Write every line below out again, exactly as given, but leave out the pictures.

(Beginning of Data records)

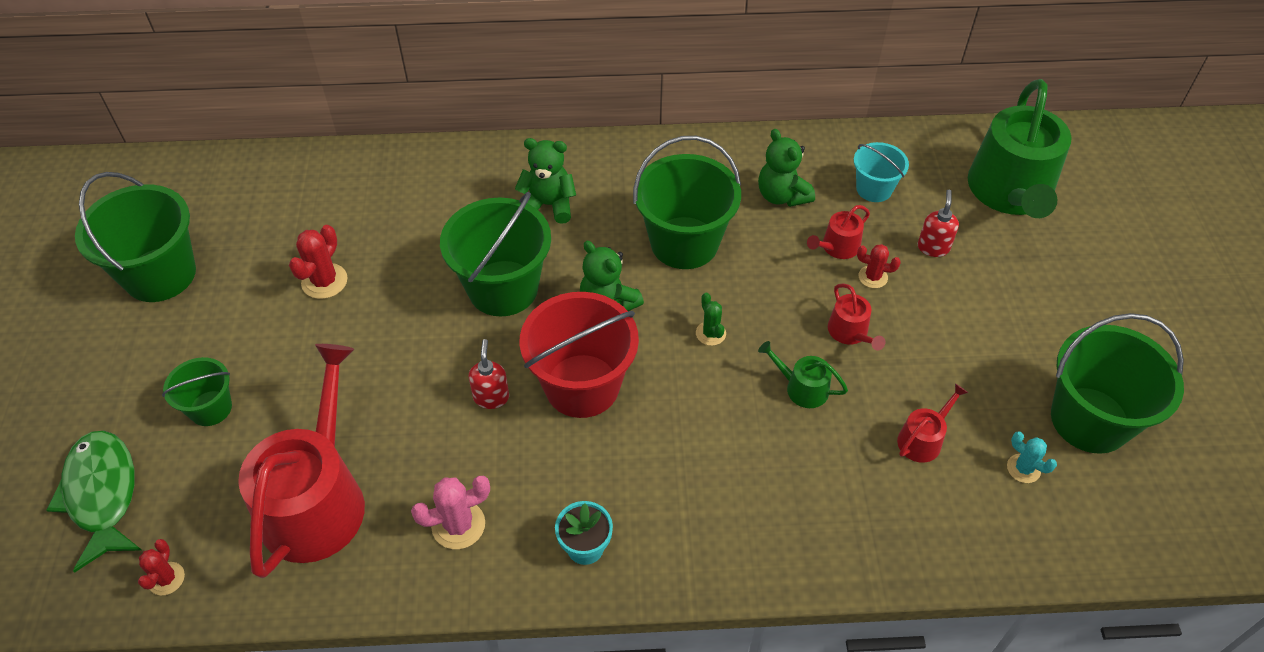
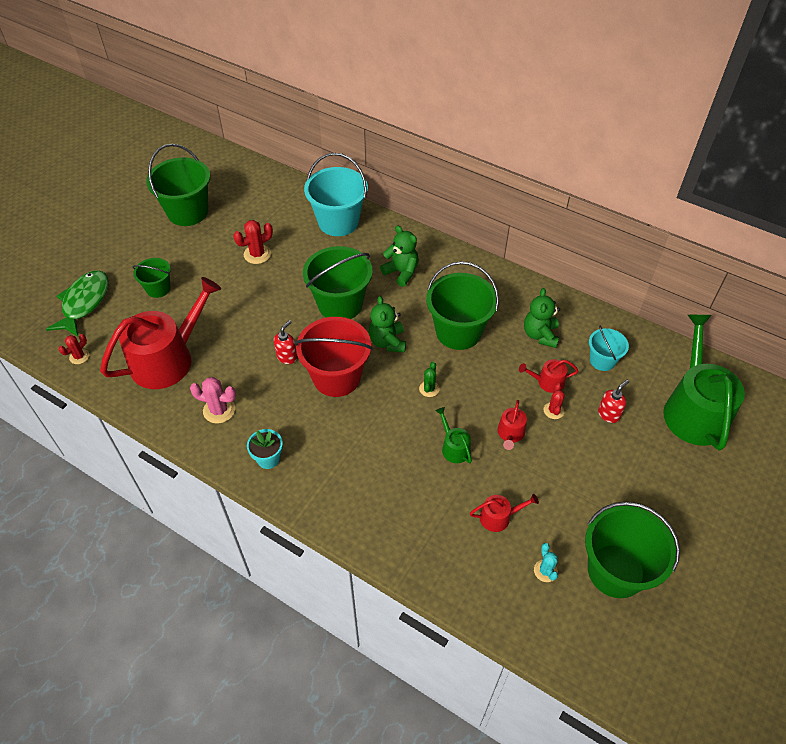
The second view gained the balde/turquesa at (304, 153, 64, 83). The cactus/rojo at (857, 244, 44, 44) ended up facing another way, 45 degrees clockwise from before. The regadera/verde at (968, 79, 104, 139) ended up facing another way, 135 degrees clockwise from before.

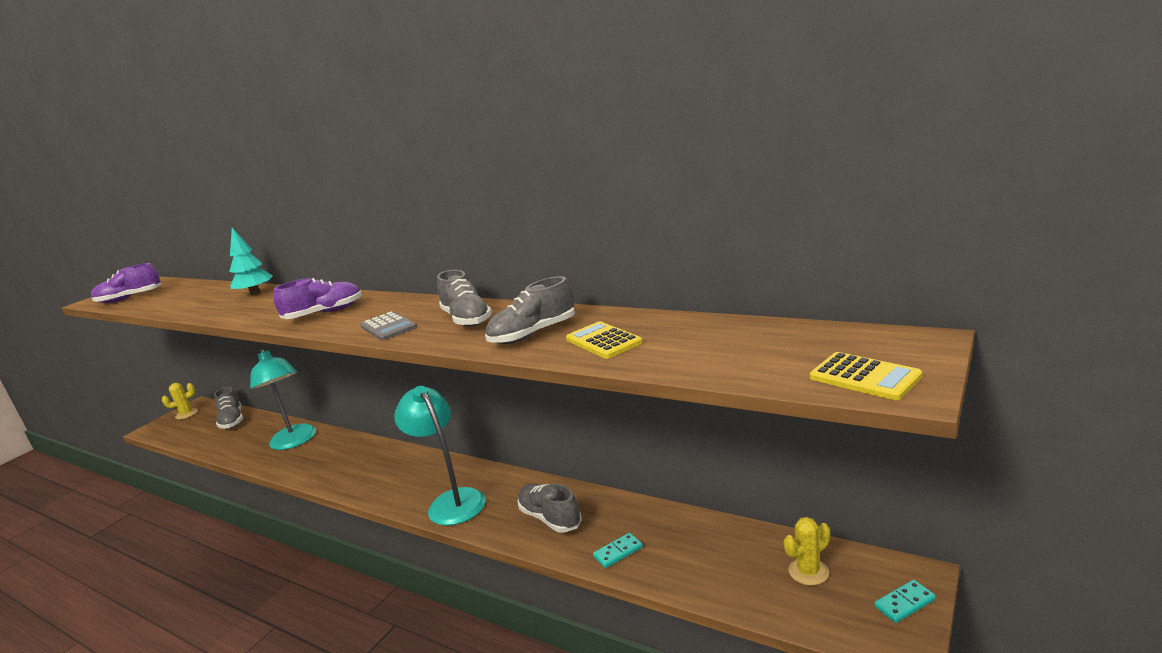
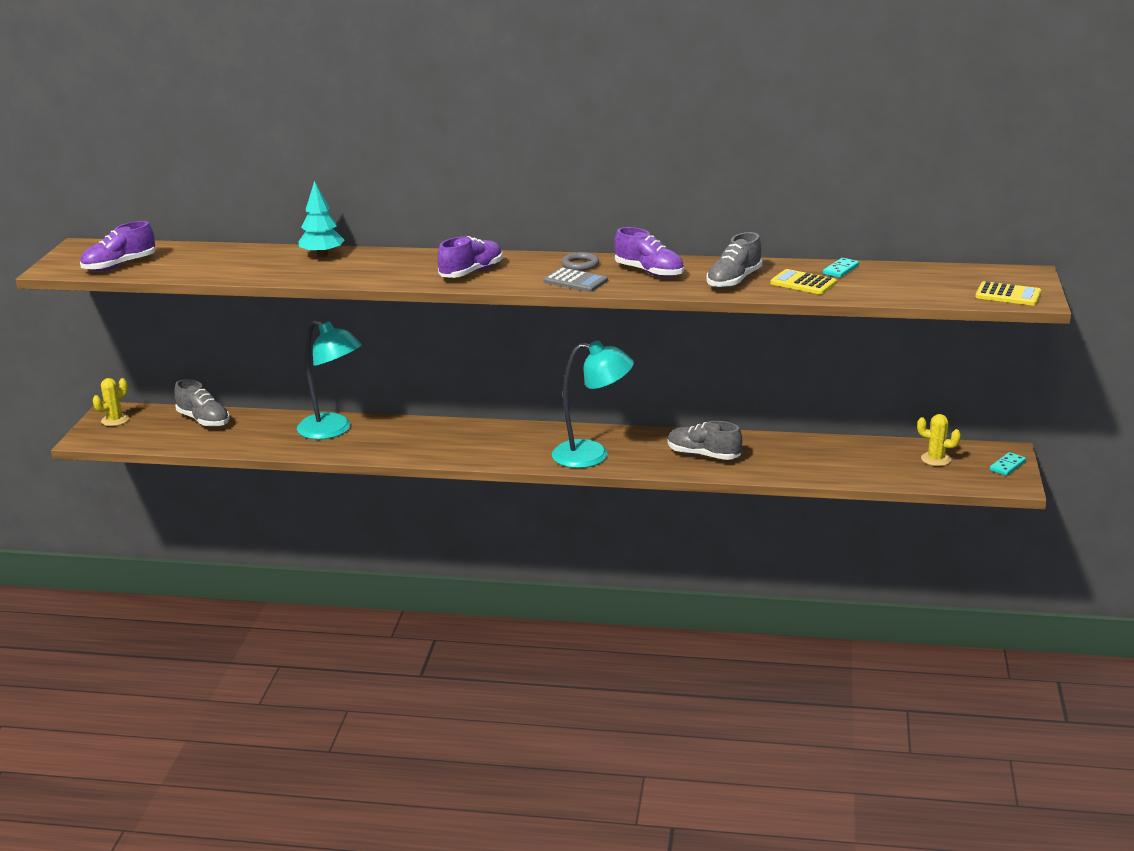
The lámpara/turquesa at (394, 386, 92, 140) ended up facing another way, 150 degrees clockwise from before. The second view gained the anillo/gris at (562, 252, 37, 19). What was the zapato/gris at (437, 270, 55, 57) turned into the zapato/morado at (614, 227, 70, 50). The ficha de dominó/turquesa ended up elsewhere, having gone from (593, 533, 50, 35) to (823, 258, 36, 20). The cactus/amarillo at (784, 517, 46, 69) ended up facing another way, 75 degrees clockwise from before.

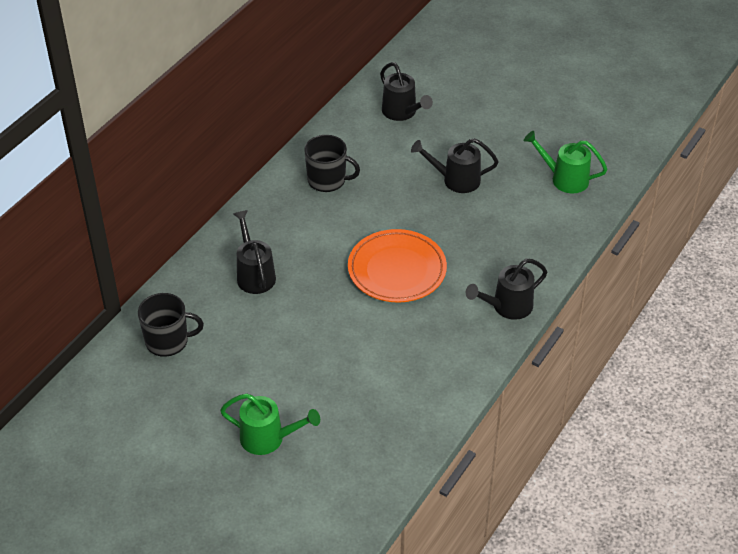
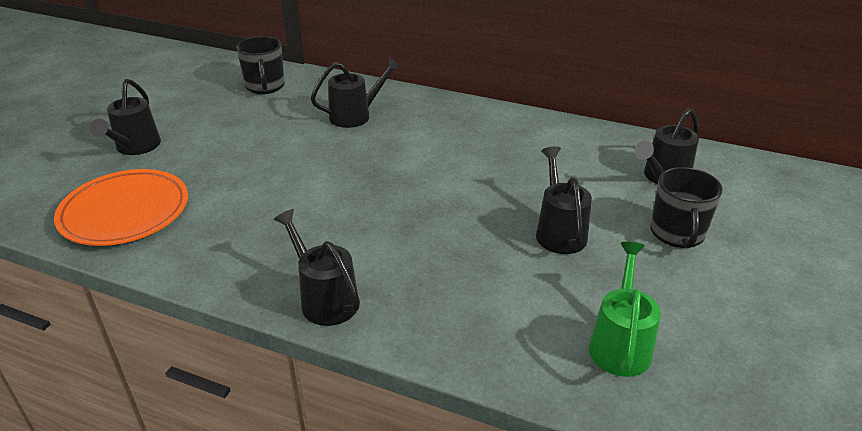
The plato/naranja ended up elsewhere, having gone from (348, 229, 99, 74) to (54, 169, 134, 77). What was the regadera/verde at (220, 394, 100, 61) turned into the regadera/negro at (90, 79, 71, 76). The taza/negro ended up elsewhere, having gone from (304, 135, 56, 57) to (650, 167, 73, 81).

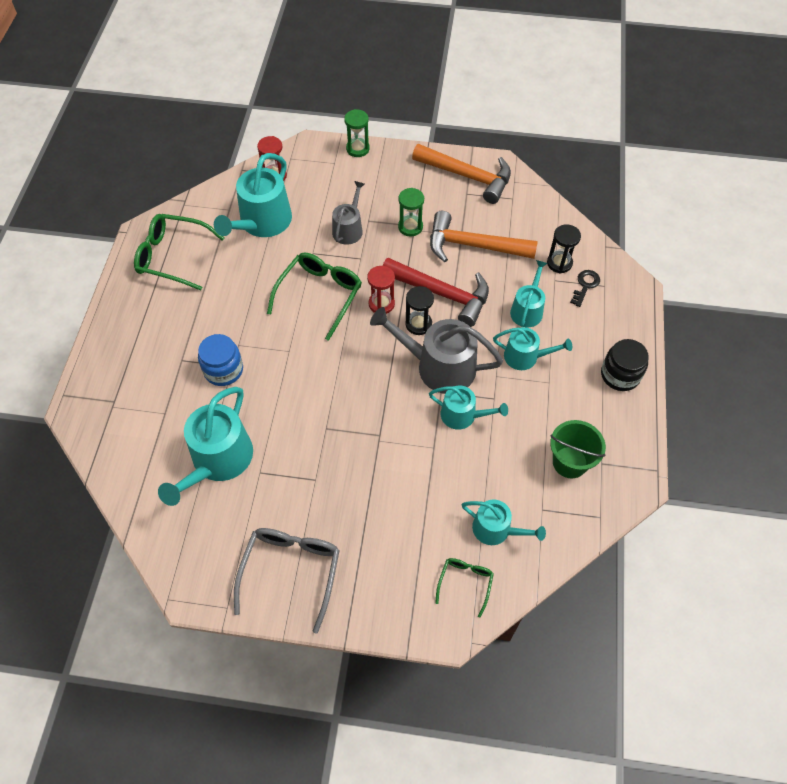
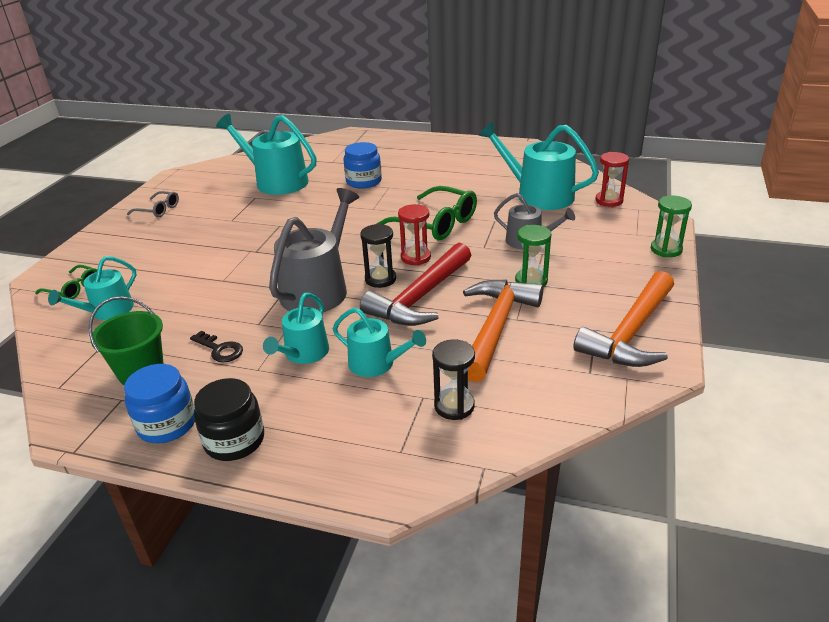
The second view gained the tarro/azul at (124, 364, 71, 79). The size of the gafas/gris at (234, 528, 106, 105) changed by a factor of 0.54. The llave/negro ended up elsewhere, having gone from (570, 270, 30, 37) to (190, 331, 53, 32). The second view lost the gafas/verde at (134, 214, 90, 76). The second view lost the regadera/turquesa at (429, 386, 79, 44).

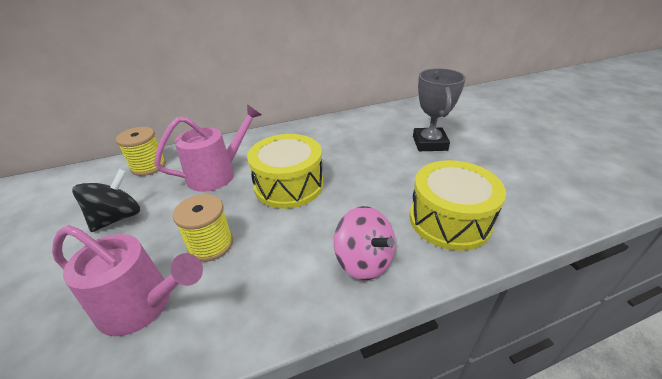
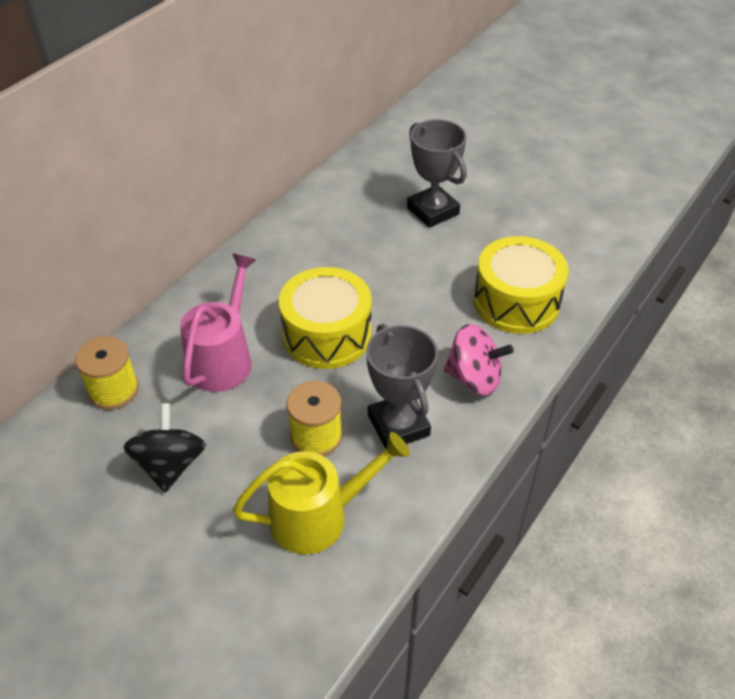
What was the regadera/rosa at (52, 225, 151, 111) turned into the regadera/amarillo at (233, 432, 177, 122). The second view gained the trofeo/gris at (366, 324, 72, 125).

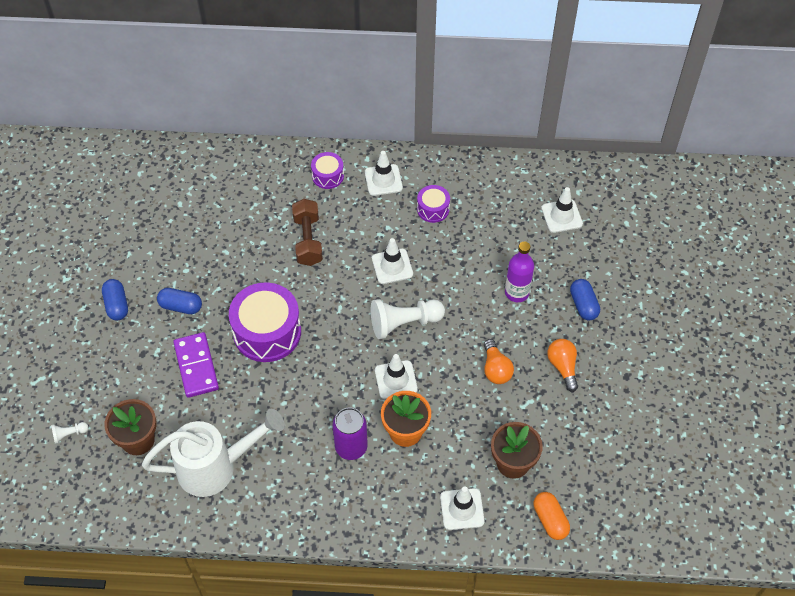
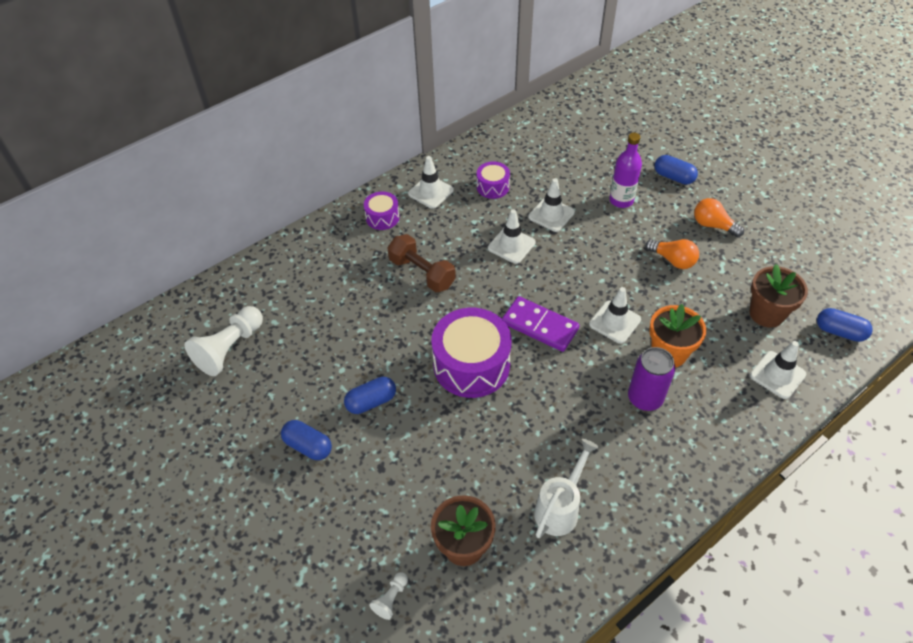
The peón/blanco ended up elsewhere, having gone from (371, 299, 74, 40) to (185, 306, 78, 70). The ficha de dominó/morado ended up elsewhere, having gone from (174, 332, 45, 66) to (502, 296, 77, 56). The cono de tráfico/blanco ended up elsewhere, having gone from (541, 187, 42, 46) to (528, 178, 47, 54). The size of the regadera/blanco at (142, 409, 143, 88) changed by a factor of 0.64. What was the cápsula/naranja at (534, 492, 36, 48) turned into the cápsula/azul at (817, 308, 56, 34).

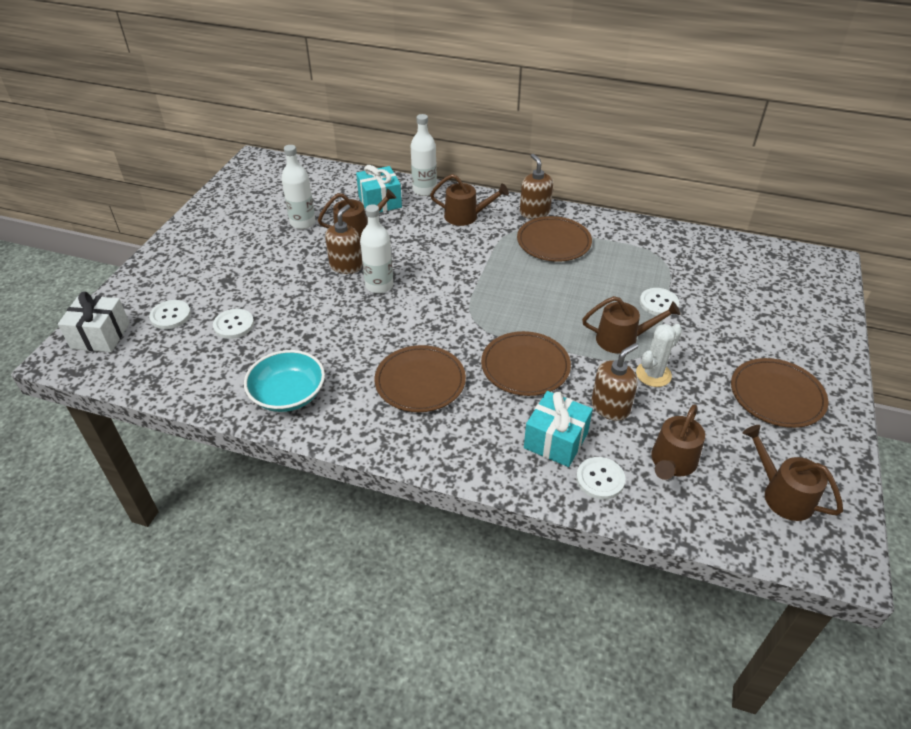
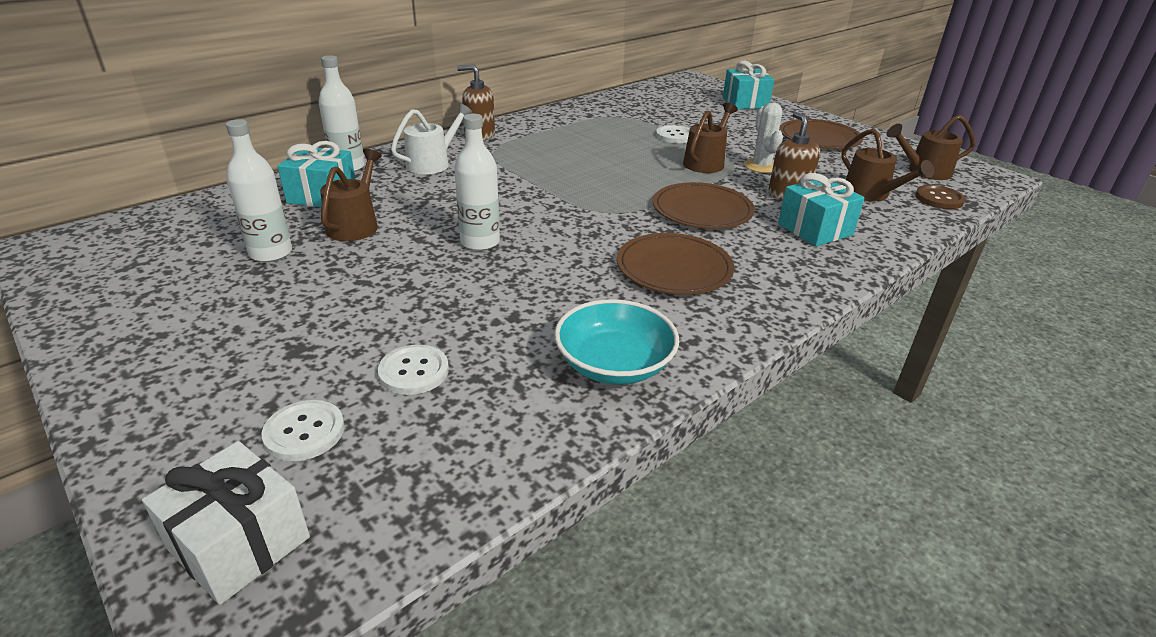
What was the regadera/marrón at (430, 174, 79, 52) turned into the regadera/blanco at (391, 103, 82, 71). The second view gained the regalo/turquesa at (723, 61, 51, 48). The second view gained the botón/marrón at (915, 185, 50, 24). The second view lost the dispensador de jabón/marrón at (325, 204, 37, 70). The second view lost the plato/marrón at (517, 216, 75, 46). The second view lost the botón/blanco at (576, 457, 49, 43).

(End of Data records)

### Problem solution:
The second view gained the balde/turquesa at (304, 153, 64, 83). The cactus/rojo at (857, 244, 44, 44) ended up facing another way, 45 degrees clockwise from before. The regadera/verde at (968, 79, 104, 139) ended up facing another way, 135 degrees clockwise from before.

The lámpara/turquesa at (394, 386, 92, 140) ended up facing another way, 150 degrees clockwise from before. The second view gained the anillo/gris at (562, 252, 37, 19). What was the zapato/gris at (437, 270, 55, 57) turned into the zapato/morado at (614, 227, 70, 50). The ficha de dominó/turquesa ended up elsewhere, having gone from (593, 533, 50, 35) to (823, 258, 36, 20). The cactus/amarillo at (784, 517, 46, 69) ended up facing another way, 75 degrees clockwise from before.

The plato/naranja ended up elsewhere, having gone from (348, 229, 99, 74) to (54, 169, 134, 77). What was the regadera/verde at (220, 394, 100, 61) turned into the regadera/negro at (90, 79, 71, 76). The taza/negro ended up elsewhere, having gone from (304, 135, 56, 57) to (650, 167, 73, 81).

The second view gained the tarro/azul at (124, 364, 71, 79). The size of the gafas/gris at (234, 528, 106, 105) changed by a factor of 0.54. The llave/negro ended up elsewhere, having gone from (570, 270, 30, 37) to (190, 331, 53, 32). The second view lost the gafas/verde at (134, 214, 90, 76). The second view lost the regadera/turquesa at (429, 386, 79, 44).

What was the regadera/rosa at (52, 225, 151, 111) turned into the regadera/amarillo at (233, 432, 177, 122). The second view gained the trofeo/gris at (366, 324, 72, 125).

The peón/blanco ended up elsewhere, having gone from (371, 299, 74, 40) to (185, 306, 78, 70). The ficha de dominó/morado ended up elsewhere, having gone from (174, 332, 45, 66) to (502, 296, 77, 56). The cono de tráfico/blanco ended up elsewhere, having gone from (541, 187, 42, 46) to (528, 178, 47, 54). The size of the regadera/blanco at (142, 409, 143, 88) changed by a factor of 0.64. What was the cápsula/naranja at (534, 492, 36, 48) turned into the cápsula/azul at (817, 308, 56, 34).

What was the regadera/marrón at (430, 174, 79, 52) turned into the regadera/blanco at (391, 103, 82, 71). The second view gained the regalo/turquesa at (723, 61, 51, 48). The second view gained the botón/marrón at (915, 185, 50, 24). The second view lost the dispensador de jabón/marrón at (325, 204, 37, 70). The second view lost the plato/marrón at (517, 216, 75, 46). The second view lost the botón/blanco at (576, 457, 49, 43).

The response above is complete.